TASK TO COMPLETE:
Set down exactly the lines below between the line holding "brown 1x2 brick [168,216,245,336]" and the line holding "brown 1x1 brick [643,212,712,297]", inclusive; no other line belongs in the answer.

START AVAILABLE DATA

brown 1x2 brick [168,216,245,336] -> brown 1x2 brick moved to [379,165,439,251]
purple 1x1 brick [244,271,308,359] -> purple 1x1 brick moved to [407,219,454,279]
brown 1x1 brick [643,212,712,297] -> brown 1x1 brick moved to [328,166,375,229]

END AVAILABLE DATA
START AVAILABLE DATA

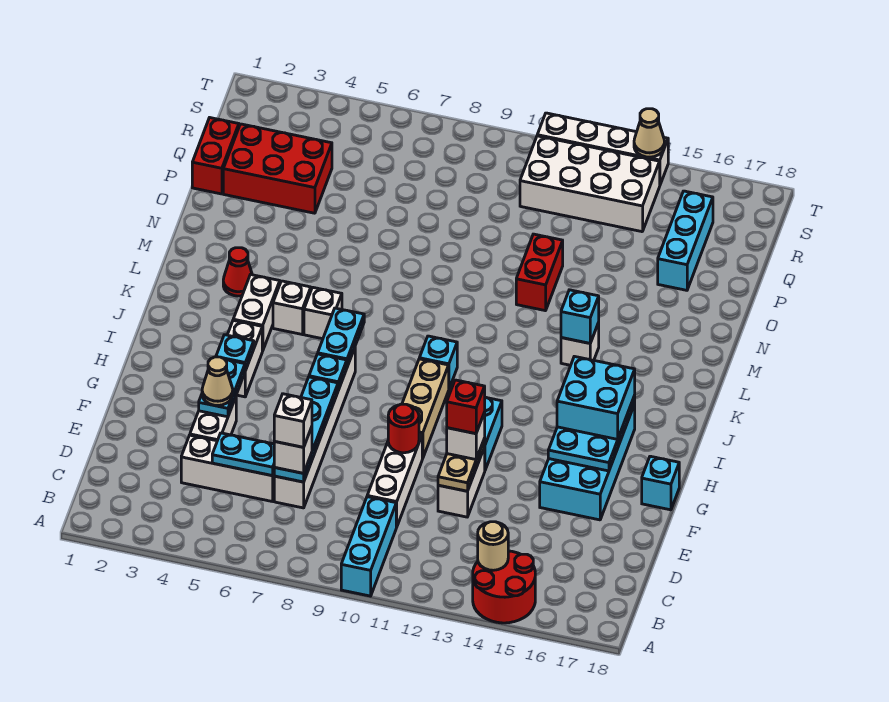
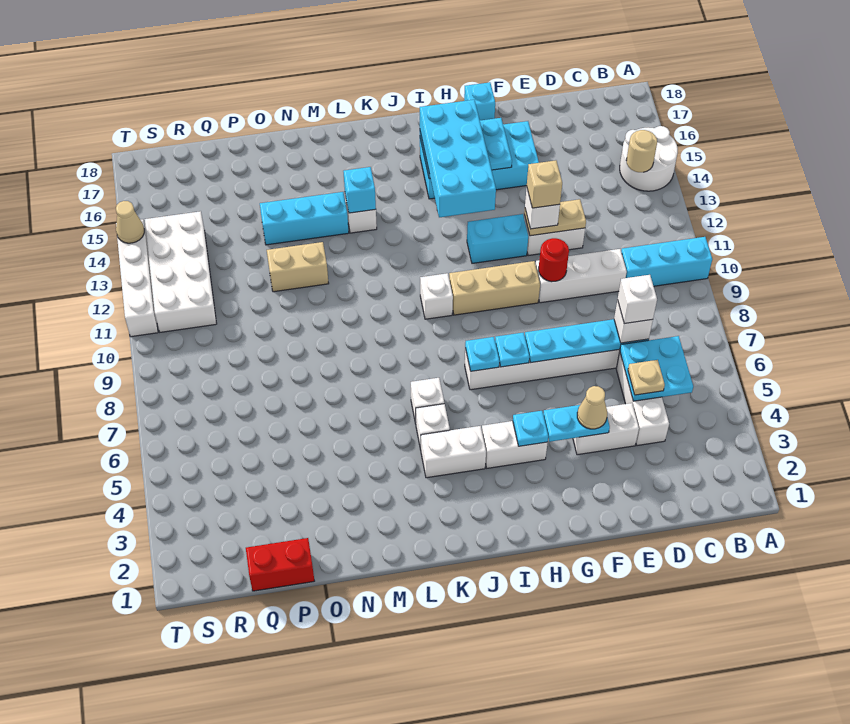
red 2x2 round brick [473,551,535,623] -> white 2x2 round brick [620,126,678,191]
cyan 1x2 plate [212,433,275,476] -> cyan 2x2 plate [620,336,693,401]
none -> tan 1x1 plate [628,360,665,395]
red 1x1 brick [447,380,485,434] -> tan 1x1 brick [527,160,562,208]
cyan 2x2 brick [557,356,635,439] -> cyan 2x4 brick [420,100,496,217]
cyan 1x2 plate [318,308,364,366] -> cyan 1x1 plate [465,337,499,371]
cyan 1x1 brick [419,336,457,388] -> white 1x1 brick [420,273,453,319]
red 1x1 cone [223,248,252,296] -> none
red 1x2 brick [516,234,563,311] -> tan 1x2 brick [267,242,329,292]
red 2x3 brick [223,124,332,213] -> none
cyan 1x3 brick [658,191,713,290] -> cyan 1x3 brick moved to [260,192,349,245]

END AVAILABLE DATA
START AVAILABLE DATA

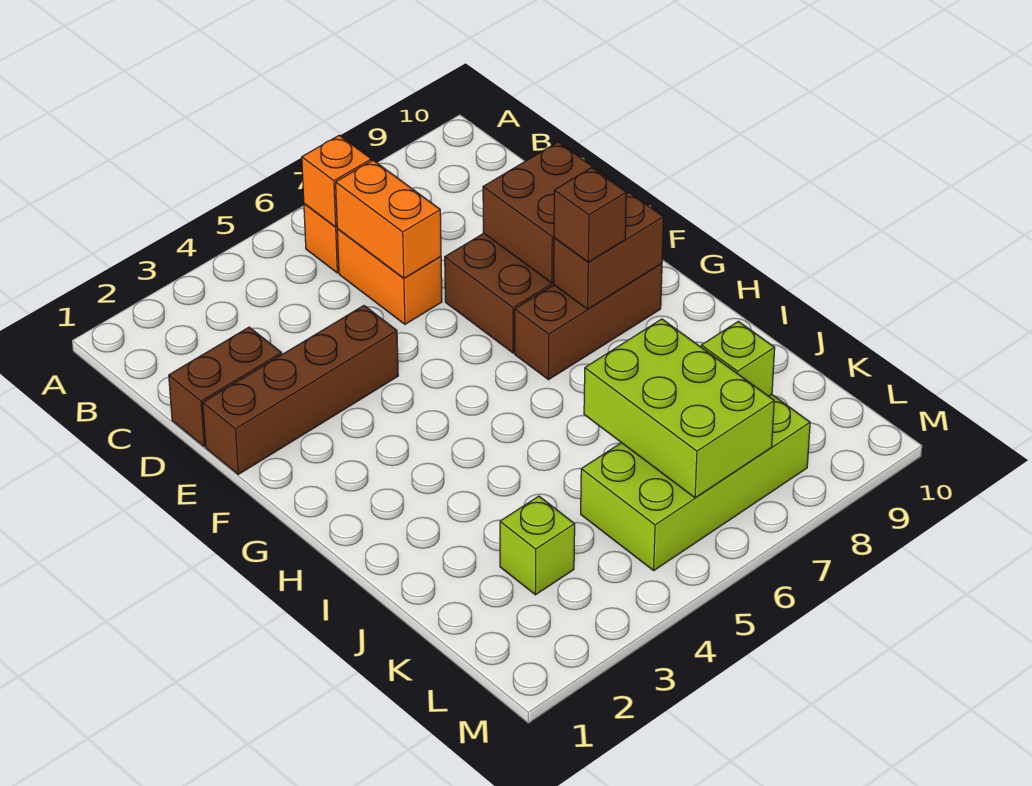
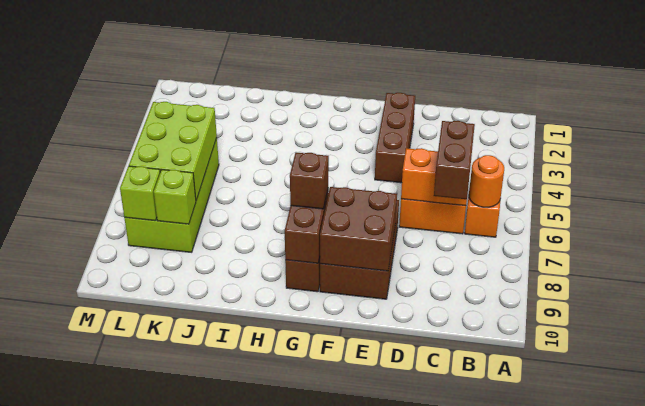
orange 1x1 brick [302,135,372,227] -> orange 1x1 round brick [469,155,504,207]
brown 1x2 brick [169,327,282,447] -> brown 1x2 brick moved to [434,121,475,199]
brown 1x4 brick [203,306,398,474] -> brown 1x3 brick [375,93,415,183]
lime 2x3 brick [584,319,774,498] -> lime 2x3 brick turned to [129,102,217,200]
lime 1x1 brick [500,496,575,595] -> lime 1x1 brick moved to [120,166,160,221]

END AVAILABLE DATA

ANSWER TO THIS PROBLEM:
brown 1x2 brick [168,216,245,336] -> brown 1x2 brick moved to [379,165,439,251]
purple 1x1 brick [244,271,308,359] -> purple 1x1 brick moved to [407,219,454,279]
brown 1x1 brick [643,212,712,297] -> brown 1x1 brick moved to [328,166,375,229]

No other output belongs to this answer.